> _GOAL OF THE EXERCISE_: Your answer should be only the lines below from the one with "camera: 110 degrees left, 10 degrees up" to the one with "(654, 319) = (469, 62): turquoise", repeated exactly, ends included.

(Object position data)

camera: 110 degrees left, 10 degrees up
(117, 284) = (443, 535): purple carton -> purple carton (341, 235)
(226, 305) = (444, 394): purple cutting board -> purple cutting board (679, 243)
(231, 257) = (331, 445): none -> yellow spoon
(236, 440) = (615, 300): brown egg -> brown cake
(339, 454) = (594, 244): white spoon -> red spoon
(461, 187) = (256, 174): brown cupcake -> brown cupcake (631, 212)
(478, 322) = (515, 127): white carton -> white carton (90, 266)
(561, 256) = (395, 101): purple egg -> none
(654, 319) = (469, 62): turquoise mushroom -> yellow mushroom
...
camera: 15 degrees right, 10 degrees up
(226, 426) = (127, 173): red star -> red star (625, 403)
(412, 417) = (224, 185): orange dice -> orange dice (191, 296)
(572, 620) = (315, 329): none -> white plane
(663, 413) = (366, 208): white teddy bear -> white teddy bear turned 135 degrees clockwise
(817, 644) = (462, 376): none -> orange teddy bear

> _RESULT_:
camera: 110 degrees left, 10 degrees up
(117, 284) = (443, 535): purple carton -> purple carton (341, 235)
(226, 305) = (444, 394): purple cutting board -> purple cutting board (679, 243)
(231, 257) = (331, 445): none -> yellow spoon
(236, 440) = (615, 300): brown egg -> brown cake
(339, 454) = (594, 244): white spoon -> red spoon
(461, 187) = (256, 174): brown cupcake -> brown cupcake (631, 212)
(478, 322) = (515, 127): white carton -> white carton (90, 266)
(561, 256) = (395, 101): purple egg -> none
(654, 319) = (469, 62): turquoise mushroom -> yellow mushroom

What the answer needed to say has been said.